To be done
Repeat every record below exactly as written.

··········

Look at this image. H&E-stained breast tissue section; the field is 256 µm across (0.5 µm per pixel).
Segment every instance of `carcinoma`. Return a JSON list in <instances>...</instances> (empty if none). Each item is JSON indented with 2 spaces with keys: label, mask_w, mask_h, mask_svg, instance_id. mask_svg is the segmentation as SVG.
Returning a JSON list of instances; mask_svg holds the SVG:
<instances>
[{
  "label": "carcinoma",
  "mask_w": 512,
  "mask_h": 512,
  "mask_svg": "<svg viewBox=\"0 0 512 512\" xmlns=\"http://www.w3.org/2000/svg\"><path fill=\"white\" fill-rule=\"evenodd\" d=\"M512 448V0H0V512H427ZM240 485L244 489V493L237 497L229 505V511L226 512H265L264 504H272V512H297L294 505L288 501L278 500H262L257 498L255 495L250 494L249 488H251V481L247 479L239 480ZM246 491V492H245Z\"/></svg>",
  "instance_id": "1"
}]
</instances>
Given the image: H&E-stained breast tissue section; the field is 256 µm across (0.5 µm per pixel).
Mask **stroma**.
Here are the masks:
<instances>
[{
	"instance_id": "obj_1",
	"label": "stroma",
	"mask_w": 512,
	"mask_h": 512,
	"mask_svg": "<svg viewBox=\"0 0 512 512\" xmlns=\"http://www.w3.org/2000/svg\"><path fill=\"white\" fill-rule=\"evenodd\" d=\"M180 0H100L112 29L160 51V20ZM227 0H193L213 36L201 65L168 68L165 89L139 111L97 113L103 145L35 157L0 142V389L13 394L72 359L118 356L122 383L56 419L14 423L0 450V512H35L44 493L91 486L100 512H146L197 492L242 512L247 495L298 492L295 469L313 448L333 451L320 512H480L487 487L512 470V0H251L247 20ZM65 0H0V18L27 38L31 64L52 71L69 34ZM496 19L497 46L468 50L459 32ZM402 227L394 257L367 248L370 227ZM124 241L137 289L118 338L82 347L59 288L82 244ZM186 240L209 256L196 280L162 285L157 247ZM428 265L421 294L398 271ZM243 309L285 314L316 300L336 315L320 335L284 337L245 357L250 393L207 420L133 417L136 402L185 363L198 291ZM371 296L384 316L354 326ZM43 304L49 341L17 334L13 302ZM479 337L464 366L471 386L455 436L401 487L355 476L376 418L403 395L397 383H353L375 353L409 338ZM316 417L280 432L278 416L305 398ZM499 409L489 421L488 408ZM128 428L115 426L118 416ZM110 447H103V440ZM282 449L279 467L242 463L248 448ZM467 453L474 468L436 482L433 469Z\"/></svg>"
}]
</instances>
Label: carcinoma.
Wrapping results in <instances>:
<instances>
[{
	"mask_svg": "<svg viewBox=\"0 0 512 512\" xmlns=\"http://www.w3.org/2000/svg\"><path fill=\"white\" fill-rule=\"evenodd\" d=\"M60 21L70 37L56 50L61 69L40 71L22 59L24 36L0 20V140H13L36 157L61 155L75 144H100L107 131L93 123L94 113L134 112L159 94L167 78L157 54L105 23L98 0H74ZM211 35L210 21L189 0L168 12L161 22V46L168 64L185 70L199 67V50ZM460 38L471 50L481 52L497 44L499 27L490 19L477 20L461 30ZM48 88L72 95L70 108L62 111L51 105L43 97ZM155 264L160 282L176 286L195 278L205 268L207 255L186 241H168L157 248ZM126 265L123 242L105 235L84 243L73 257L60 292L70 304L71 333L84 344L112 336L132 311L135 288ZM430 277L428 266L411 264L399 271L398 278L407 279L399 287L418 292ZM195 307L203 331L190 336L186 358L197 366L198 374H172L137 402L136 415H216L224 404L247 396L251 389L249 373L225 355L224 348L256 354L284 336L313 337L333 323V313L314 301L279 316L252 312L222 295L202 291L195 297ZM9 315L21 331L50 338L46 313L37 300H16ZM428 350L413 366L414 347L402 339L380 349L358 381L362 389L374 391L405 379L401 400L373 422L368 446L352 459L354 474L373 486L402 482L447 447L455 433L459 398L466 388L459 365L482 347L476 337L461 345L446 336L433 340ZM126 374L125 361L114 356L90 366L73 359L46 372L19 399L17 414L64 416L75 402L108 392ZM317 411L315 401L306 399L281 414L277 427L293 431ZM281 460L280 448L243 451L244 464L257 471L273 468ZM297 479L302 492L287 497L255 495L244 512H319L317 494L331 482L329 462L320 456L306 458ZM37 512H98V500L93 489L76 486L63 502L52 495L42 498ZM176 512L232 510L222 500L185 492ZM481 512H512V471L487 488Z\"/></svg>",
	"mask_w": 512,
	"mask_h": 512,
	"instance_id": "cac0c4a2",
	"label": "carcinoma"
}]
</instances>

··········

Expected answer
Look at this image. H&E-stained breast tissue section; the field is 256 µm across (0.5 µm per pixel).
Segment every instance of `carcinoma`. Return a JSON list in <instances>...</instances> (empty if none). Each item is JSON indented with 2 spaces with keys: label, mask_w, mask_h, mask_svg, instance_id. mask_svg is the segmentation as SVG.
Returning a JSON list of instances; mask_svg holds the SVG:
<instances>
[{
  "label": "carcinoma",
  "mask_w": 512,
  "mask_h": 512,
  "mask_svg": "<svg viewBox=\"0 0 512 512\" xmlns=\"http://www.w3.org/2000/svg\"><path fill=\"white\" fill-rule=\"evenodd\" d=\"M512 448V0H0V512H427ZM240 485L244 489V493L237 497L229 505V511L226 512H265L264 504H272V512H297L294 505L288 501L278 500H262L257 498L255 495L250 494L249 488H251V481L247 479L239 480ZM246 491V492H245Z\"/></svg>",
  "instance_id": "1"
}]
</instances>
Given the image: H&E-stained breast tissue section; the field is 256 µm across (0.5 µm per pixel).
Mask **stroma**.
Here are the masks:
<instances>
[{
	"instance_id": "obj_1",
	"label": "stroma",
	"mask_w": 512,
	"mask_h": 512,
	"mask_svg": "<svg viewBox=\"0 0 512 512\" xmlns=\"http://www.w3.org/2000/svg\"><path fill=\"white\" fill-rule=\"evenodd\" d=\"M180 0H100L112 29L160 51V20ZM227 0H193L213 36L201 65L168 68L165 89L139 111L97 113L103 145L35 157L0 142V389L13 394L72 359L118 356L122 383L56 419L14 423L0 450V512H35L44 493L91 486L100 512H146L197 492L242 512L247 495L298 492L295 469L313 448L333 451L320 512H480L487 487L512 470V0H251L247 20ZM65 0H0V18L27 38L31 64L52 71L69 34ZM496 19L497 46L468 50L459 32ZM402 227L394 257L367 248L370 227ZM124 241L137 289L118 338L82 347L59 288L82 244ZM186 240L209 256L196 280L162 285L157 247ZM428 265L421 294L398 271ZM243 309L285 314L316 300L336 315L320 335L284 337L245 357L250 393L207 420L133 417L136 402L185 363L198 291ZM371 296L384 316L354 326ZM43 304L49 341L17 334L13 302ZM479 337L464 366L471 386L455 436L401 487L355 476L376 418L403 395L397 383H353L375 353L409 338ZM316 417L280 432L278 416L305 398ZM499 409L489 421L488 408ZM128 428L115 426L118 416ZM110 447H103V440ZM282 449L279 467L242 463L248 448ZM467 453L474 468L436 482L433 469Z\"/></svg>"
}]
</instances>
Label: carcinoma.
Wrapping results in <instances>:
<instances>
[{
	"mask_svg": "<svg viewBox=\"0 0 512 512\" xmlns=\"http://www.w3.org/2000/svg\"><path fill=\"white\" fill-rule=\"evenodd\" d=\"M60 21L70 37L56 50L61 69L40 71L22 59L24 36L0 20V140H13L36 157L61 155L75 144H100L107 131L93 123L94 113L134 112L159 94L167 78L157 54L105 23L98 0H74ZM211 35L210 21L189 0L168 12L161 22V46L168 64L185 70L199 67V50ZM460 38L471 50L481 52L497 44L499 27L490 19L477 20L461 30ZM48 88L72 95L70 108L62 111L51 105L43 97ZM155 264L160 282L176 286L195 278L205 268L207 255L186 241H168L157 248ZM126 265L123 242L105 235L84 243L73 257L60 292L70 304L71 333L84 344L112 336L132 311L135 288ZM430 277L428 266L411 264L399 271L398 278L407 279L399 287L418 292ZM195 307L203 331L190 336L186 358L197 366L198 374H172L137 402L136 415H216L224 404L247 396L251 389L249 373L225 355L224 348L256 354L284 336L313 337L333 323V313L314 301L279 316L252 312L222 295L202 291L195 297ZM9 315L21 331L50 338L46 313L37 300H16ZM428 350L413 366L414 347L402 339L380 349L358 381L362 389L374 391L405 379L401 400L373 422L368 446L352 459L354 474L373 486L402 482L447 447L455 433L459 398L466 388L459 365L482 347L476 337L461 345L446 336L433 340ZM126 374L125 361L114 356L90 366L73 359L46 372L19 399L17 414L64 416L75 402L108 392ZM317 411L315 401L306 399L281 414L277 427L293 431ZM281 460L280 448L243 451L244 464L257 471L273 468ZM297 479L302 492L287 497L255 495L244 512H319L317 494L331 482L329 462L320 456L306 458ZM37 512H98V500L93 489L76 486L63 502L52 495L42 498ZM176 512L232 510L222 500L185 492ZM481 512H512V471L487 488Z\"/></svg>",
	"mask_w": 512,
	"mask_h": 512,
	"instance_id": "cac0c4a2",
	"label": "carcinoma"
}]
</instances>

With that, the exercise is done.